# [Exercise description]
Although the data holds pictures, return only the lines from the one containing "red donut: 1 -> 0" to the end, exactly, and without them.

# [Supplied data]
··········
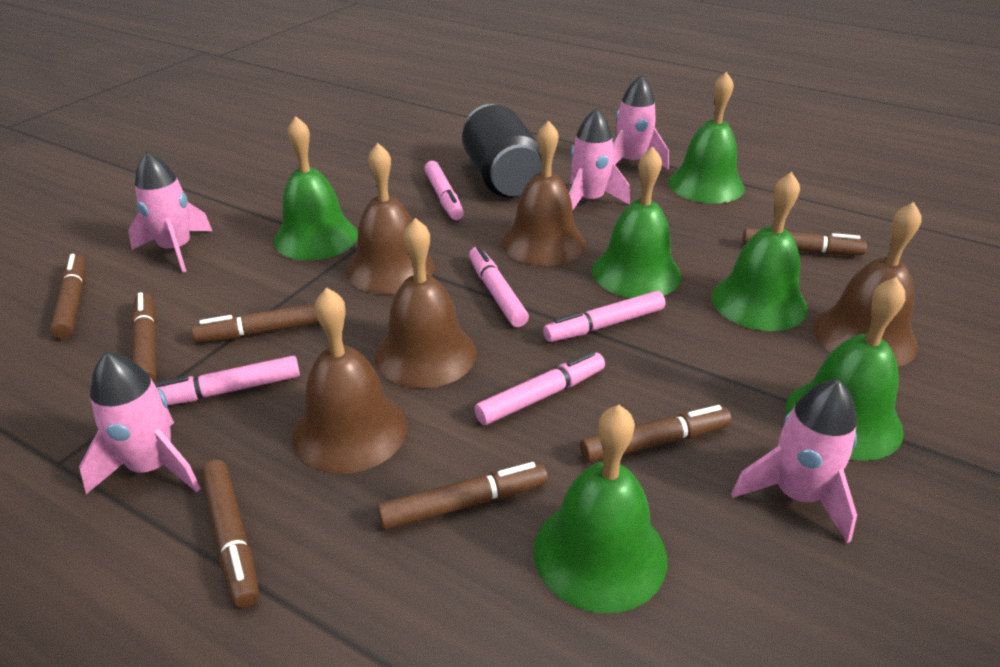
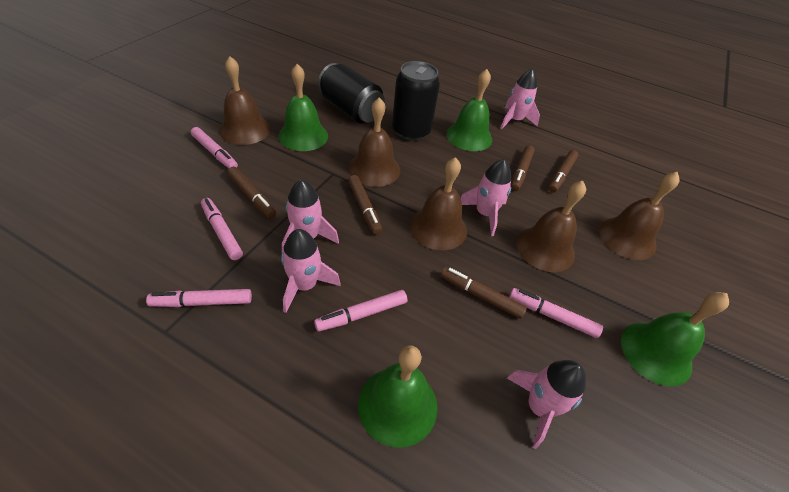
black can: 1 -> 2
brown marker: 7 -> 5
green bell: 6 -> 4

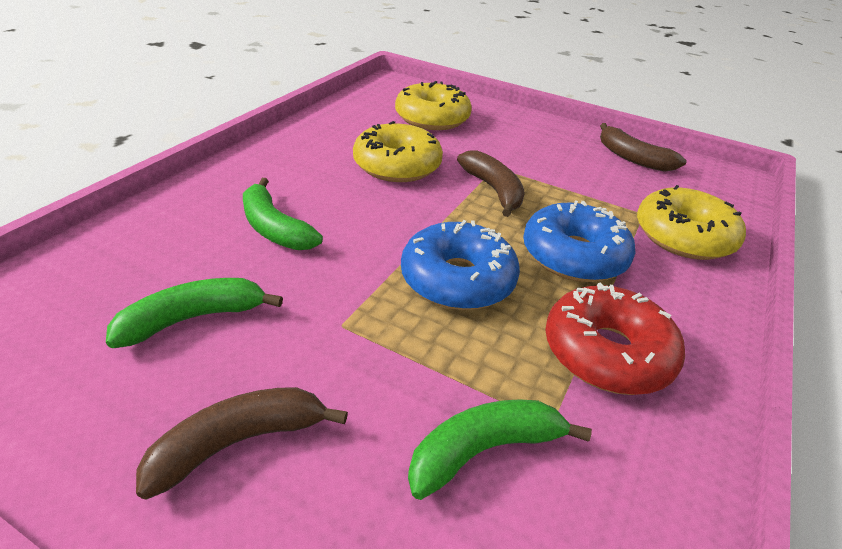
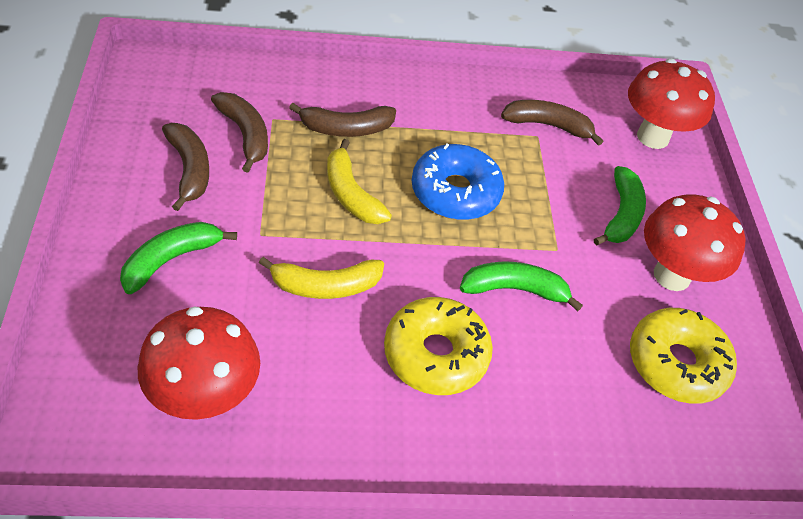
blue donut: 2 -> 1
brown banana: 3 -> 4
red donut: 1 -> 0
red mushroom: 0 -> 3
yellow banana: 0 -> 2
yellow donut: 3 -> 2

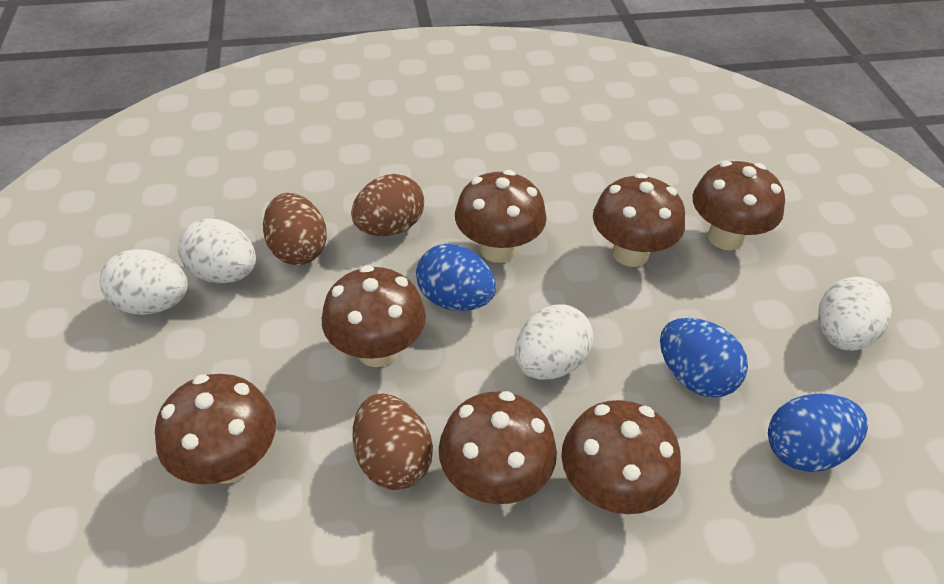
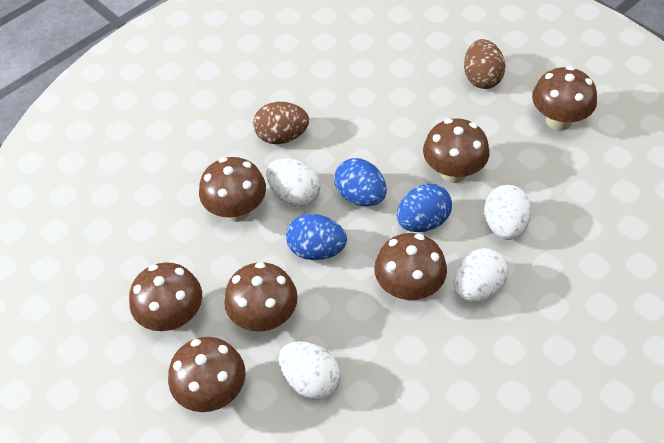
brown egg: 3 -> 2

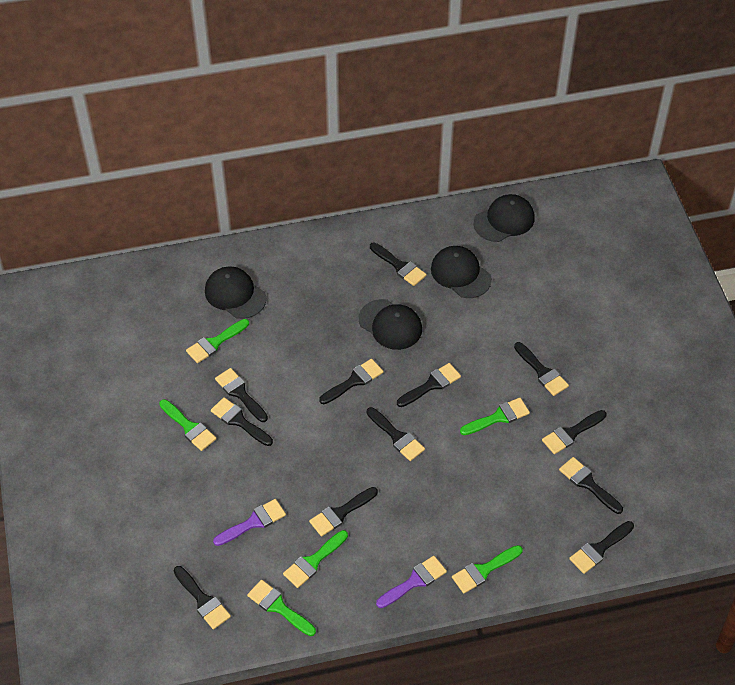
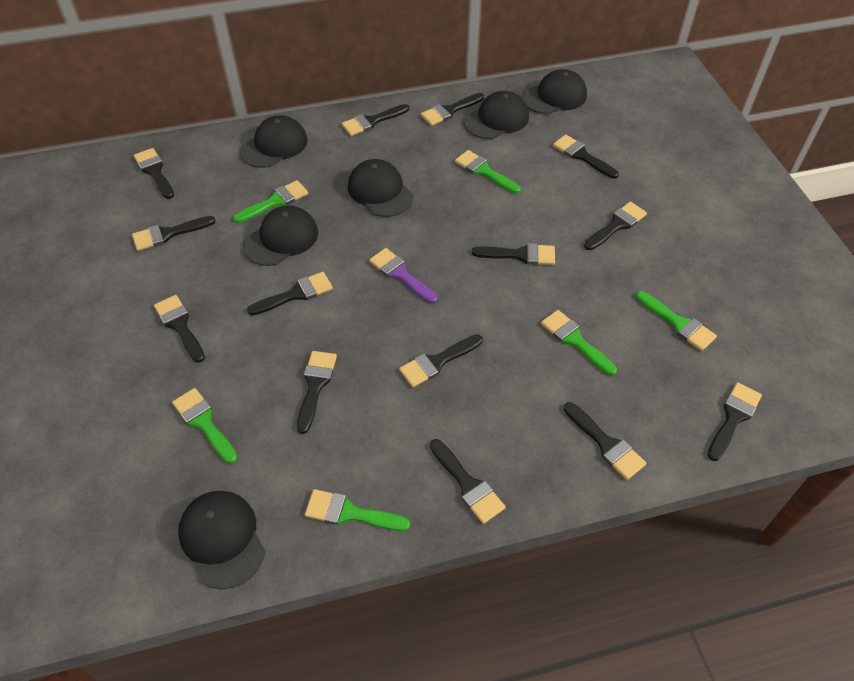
black brush: 12 -> 14
black cap: 4 -> 6
purple brush: 2 -> 1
··········
# [Worked solution]
red donut: 1 -> 0
red mushroom: 0 -> 3
yellow banana: 0 -> 2
yellow donut: 3 -> 2

brown egg: 3 -> 2

black brush: 12 -> 14
black cap: 4 -> 6
purple brush: 2 -> 1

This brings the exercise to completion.